▶ [DIRECTIONS] Begin with the first line of the entries below. Copy each line exactly, stopping after the one that contains "TEMP2 pin VCC: none -> 5V".

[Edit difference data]
[Start of section]

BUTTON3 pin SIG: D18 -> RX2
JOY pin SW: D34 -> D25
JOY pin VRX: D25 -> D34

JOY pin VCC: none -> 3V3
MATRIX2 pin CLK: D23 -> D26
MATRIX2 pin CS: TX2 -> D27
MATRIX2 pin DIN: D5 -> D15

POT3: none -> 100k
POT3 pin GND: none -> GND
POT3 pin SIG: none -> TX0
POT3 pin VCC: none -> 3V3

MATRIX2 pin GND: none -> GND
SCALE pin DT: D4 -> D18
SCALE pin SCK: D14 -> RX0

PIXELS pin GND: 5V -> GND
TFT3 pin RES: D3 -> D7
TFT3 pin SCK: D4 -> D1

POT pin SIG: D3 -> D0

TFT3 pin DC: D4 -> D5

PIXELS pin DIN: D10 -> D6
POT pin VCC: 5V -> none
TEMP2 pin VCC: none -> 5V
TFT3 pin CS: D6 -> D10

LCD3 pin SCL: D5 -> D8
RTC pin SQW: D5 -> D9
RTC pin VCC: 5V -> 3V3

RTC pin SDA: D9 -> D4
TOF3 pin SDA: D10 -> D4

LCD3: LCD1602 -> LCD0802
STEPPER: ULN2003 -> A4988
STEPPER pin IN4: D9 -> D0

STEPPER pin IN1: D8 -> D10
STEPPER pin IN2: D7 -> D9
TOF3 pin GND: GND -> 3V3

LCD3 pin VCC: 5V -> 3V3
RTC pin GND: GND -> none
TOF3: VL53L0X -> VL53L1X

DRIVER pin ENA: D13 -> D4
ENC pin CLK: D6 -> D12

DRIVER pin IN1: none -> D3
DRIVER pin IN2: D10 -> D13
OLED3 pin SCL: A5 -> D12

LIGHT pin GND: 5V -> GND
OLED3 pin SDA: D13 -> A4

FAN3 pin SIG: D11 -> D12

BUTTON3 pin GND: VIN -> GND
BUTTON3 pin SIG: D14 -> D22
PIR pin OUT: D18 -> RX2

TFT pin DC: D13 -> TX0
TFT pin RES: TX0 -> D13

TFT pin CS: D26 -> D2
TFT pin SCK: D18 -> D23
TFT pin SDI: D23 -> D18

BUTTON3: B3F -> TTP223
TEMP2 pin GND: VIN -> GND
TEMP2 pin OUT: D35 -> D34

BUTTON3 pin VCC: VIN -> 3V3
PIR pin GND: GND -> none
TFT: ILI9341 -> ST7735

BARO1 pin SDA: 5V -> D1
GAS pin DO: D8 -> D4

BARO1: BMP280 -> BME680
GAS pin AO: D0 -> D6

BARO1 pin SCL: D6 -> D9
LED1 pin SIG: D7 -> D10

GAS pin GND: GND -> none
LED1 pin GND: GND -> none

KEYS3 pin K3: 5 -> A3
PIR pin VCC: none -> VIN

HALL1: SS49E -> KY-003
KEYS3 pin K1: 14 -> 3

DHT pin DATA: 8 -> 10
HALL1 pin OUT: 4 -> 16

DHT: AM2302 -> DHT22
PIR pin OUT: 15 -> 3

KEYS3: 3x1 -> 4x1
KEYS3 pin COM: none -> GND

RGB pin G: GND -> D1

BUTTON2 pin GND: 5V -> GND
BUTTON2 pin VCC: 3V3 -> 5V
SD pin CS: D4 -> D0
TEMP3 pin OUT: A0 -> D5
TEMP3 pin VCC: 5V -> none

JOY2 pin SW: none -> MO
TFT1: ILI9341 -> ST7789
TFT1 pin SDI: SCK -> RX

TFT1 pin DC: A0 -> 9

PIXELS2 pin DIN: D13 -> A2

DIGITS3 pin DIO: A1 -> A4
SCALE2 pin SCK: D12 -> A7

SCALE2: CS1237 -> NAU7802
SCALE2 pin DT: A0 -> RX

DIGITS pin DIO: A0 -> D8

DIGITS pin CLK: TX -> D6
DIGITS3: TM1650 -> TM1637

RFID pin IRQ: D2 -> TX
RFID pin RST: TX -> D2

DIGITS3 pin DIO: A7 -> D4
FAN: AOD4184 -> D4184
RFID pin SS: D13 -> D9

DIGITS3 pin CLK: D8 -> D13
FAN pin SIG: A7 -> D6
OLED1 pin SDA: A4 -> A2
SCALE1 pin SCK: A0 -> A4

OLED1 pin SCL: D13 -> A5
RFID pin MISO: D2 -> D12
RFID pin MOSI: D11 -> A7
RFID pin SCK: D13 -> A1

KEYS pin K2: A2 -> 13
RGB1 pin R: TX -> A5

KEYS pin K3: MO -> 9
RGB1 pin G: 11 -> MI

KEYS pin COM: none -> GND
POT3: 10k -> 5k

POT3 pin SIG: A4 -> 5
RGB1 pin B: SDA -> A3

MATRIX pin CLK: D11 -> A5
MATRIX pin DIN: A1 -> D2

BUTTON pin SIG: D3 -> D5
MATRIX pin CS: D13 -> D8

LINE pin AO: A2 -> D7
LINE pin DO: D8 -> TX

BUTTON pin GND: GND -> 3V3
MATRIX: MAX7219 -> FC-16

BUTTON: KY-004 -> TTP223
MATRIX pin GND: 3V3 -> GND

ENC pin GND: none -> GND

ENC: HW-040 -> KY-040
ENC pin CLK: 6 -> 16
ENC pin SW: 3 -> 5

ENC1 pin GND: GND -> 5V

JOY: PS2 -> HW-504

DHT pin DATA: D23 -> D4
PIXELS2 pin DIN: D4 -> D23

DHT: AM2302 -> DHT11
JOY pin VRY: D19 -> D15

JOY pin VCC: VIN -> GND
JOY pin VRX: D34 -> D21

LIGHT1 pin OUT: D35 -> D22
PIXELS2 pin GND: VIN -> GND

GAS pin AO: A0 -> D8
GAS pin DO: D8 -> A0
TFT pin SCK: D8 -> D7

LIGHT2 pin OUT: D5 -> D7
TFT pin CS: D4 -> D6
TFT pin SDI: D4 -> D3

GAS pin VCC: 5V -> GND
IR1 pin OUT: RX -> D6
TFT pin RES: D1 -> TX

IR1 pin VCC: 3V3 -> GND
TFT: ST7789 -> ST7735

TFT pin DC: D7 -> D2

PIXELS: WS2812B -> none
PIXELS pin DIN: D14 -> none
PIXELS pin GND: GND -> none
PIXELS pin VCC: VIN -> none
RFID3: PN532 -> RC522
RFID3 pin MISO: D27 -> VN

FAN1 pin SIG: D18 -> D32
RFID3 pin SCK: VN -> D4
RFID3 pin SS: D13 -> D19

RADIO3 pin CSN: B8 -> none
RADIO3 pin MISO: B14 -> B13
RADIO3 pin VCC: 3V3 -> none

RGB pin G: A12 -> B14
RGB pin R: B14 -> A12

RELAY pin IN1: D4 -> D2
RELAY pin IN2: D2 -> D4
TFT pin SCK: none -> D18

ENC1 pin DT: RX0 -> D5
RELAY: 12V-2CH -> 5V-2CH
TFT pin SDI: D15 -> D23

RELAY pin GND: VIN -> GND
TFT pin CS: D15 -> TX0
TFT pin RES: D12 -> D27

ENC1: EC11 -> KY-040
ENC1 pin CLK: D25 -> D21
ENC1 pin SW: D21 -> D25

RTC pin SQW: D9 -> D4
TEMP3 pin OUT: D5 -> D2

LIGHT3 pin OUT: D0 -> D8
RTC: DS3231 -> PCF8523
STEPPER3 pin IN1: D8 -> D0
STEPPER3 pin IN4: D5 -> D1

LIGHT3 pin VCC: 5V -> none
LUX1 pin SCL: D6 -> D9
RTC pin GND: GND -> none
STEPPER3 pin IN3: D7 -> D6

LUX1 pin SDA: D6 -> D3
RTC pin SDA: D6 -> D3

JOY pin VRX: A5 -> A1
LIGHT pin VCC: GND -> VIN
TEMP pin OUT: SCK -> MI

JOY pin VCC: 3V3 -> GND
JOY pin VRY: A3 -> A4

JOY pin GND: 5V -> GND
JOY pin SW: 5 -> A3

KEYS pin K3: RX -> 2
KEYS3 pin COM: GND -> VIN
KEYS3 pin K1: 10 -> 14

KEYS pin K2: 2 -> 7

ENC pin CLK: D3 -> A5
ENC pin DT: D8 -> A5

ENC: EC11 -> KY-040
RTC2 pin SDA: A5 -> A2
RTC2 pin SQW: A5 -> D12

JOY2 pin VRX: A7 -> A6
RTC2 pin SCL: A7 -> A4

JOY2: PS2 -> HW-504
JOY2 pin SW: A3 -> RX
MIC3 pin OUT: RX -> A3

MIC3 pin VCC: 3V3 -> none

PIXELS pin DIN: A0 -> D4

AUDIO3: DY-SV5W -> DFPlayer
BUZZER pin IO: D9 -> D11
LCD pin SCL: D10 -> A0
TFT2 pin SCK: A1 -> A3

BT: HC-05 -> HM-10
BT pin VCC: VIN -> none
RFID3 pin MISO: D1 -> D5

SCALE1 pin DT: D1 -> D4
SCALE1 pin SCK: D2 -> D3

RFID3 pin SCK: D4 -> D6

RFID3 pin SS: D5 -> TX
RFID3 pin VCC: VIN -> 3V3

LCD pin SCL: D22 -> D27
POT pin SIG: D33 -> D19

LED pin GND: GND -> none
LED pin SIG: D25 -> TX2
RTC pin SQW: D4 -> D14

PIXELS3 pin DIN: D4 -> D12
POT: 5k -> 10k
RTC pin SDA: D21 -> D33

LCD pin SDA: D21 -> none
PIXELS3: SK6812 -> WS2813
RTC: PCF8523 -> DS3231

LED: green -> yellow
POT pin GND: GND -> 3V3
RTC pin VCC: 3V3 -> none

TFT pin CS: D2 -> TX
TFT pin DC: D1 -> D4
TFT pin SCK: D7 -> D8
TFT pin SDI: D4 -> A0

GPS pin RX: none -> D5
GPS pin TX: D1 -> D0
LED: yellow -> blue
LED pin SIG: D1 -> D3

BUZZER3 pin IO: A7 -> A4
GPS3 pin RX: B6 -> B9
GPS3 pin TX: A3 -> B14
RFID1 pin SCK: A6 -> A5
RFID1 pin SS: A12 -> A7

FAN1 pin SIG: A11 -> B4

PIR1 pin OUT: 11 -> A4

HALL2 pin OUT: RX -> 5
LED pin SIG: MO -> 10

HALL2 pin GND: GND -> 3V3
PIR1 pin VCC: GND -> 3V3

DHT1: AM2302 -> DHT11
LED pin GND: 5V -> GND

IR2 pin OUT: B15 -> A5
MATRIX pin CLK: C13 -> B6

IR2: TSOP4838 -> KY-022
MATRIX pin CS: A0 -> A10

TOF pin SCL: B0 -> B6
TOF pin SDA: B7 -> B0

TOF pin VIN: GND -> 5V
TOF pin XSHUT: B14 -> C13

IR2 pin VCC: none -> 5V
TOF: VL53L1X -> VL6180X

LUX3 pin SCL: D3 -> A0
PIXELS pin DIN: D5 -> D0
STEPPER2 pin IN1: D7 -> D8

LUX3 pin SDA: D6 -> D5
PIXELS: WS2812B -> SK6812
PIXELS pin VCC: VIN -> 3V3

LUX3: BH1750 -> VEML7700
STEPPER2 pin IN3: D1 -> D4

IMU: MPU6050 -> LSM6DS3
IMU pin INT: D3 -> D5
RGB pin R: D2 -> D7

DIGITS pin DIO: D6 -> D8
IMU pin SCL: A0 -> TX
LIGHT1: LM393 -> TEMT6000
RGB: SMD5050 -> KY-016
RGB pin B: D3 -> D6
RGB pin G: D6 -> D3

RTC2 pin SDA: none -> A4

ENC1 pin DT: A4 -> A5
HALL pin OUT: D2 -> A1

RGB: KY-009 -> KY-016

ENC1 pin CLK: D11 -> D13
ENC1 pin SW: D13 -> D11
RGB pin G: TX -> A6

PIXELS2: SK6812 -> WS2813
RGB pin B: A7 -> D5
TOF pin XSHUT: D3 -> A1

[End of section]

▶ [EXERCISE SOLUTION]
BUTTON3 pin SIG: D18 -> RX2
JOY pin SW: D34 -> D25
JOY pin VRX: D25 -> D34

JOY pin VCC: none -> 3V3
MATRIX2 pin CLK: D23 -> D26
MATRIX2 pin CS: TX2 -> D27
MATRIX2 pin DIN: D5 -> D15

POT3: none -> 100k
POT3 pin GND: none -> GND
POT3 pin SIG: none -> TX0
POT3 pin VCC: none -> 3V3

MATRIX2 pin GND: none -> GND
SCALE pin DT: D4 -> D18
SCALE pin SCK: D14 -> RX0

PIXELS pin GND: 5V -> GND
TFT3 pin RES: D3 -> D7
TFT3 pin SCK: D4 -> D1

POT pin SIG: D3 -> D0

TFT3 pin DC: D4 -> D5

PIXELS pin DIN: D10 -> D6
POT pin VCC: 5V -> none
TEMP2 pin VCC: none -> 5V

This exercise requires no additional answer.